— Begin —
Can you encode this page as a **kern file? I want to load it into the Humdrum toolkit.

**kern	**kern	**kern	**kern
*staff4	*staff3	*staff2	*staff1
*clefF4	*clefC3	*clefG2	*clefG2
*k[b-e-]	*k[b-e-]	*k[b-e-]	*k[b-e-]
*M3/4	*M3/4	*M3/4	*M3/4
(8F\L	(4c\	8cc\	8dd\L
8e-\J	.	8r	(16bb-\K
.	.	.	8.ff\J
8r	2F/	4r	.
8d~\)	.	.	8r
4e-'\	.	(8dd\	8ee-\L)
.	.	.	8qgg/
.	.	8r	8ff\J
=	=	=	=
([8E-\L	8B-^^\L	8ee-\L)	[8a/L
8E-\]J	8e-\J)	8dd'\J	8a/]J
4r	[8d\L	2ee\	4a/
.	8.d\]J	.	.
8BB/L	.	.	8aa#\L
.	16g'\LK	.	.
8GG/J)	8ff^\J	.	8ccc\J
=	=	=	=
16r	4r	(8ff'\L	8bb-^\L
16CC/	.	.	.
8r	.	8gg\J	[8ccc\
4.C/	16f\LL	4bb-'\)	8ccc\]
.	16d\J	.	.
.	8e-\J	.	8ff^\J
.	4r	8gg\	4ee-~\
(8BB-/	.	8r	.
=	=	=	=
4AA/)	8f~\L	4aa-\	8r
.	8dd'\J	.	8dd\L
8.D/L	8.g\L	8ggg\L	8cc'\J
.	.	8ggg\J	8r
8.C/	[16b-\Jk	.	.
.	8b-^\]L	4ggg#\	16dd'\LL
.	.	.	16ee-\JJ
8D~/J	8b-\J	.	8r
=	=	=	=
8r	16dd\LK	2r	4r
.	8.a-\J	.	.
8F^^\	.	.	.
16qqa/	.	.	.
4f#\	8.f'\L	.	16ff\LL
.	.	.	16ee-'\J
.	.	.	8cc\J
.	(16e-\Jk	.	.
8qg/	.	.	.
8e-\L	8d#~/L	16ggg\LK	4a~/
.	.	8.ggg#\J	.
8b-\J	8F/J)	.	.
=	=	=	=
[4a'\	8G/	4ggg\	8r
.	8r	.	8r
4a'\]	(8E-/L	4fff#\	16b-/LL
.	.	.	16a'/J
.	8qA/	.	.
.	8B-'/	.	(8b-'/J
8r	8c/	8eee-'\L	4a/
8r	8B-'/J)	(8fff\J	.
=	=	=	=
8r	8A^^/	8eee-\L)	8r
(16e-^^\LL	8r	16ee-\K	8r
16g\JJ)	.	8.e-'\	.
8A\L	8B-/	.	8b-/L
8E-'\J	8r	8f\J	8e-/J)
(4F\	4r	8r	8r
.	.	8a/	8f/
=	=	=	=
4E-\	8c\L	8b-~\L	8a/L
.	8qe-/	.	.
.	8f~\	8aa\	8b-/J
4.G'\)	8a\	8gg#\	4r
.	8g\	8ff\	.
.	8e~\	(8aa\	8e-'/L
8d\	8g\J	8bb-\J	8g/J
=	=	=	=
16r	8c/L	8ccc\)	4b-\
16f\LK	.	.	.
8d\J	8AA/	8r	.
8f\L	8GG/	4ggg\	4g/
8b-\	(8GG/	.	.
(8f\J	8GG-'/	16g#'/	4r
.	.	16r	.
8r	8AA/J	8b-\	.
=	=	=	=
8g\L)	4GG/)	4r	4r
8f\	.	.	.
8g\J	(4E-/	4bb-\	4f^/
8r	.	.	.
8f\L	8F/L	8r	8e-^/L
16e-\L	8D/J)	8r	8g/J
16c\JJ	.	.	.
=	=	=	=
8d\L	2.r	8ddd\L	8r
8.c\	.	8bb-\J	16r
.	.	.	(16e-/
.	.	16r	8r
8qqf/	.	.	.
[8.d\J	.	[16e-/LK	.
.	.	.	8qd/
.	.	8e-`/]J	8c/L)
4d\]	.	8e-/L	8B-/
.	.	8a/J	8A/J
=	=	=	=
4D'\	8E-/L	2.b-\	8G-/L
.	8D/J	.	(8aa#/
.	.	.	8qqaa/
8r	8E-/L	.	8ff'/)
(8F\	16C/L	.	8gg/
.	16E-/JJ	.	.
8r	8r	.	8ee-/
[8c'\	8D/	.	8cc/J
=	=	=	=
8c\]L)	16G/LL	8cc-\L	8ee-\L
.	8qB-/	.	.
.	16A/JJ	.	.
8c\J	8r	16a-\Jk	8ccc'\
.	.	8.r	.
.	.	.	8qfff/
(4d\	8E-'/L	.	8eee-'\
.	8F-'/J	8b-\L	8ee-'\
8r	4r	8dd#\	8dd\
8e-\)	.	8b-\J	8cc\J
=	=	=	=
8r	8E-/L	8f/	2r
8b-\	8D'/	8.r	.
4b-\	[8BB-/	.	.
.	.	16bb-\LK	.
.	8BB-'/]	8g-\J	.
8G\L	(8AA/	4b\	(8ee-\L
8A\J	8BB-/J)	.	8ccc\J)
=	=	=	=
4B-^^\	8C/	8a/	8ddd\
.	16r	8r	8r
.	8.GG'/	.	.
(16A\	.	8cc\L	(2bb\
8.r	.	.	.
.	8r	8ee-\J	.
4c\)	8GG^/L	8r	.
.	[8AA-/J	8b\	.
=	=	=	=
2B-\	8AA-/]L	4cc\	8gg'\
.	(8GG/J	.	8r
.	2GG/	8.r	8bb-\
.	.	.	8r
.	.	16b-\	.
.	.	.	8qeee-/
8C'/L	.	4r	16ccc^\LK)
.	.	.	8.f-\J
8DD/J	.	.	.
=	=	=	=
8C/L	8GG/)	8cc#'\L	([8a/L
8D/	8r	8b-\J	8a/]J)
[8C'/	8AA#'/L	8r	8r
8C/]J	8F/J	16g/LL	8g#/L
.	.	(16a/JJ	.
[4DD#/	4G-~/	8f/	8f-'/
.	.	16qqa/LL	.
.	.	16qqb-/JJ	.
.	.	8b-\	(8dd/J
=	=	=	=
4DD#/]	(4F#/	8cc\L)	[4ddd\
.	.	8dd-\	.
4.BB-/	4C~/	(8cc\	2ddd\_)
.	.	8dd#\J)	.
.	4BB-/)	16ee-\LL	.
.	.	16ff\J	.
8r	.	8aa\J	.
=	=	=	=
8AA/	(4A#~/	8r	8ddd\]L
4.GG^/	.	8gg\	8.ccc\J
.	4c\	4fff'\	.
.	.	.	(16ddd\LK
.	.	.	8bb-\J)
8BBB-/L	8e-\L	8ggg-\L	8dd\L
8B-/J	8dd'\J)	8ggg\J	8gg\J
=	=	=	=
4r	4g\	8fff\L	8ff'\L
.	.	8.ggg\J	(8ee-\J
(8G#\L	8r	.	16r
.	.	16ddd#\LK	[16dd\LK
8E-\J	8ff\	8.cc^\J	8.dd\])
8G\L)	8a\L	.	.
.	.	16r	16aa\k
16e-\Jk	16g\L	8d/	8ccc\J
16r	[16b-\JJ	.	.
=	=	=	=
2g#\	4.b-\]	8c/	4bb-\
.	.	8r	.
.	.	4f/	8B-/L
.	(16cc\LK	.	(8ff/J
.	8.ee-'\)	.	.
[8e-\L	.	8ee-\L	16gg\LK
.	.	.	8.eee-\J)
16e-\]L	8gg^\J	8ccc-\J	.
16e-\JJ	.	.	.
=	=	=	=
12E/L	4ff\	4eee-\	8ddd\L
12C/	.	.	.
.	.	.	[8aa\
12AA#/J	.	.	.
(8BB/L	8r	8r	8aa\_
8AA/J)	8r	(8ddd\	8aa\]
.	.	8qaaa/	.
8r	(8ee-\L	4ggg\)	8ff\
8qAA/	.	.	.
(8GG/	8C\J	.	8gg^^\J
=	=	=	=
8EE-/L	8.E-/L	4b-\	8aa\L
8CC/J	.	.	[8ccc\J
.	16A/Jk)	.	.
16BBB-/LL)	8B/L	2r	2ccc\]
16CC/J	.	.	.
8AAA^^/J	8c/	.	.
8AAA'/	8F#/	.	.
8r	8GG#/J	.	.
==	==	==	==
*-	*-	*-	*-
— End —
## PROBLEM TO SOLVE
State the number of lines in the items that contain the string "kern", giving only that number.

## REPLY TO THE TASK
2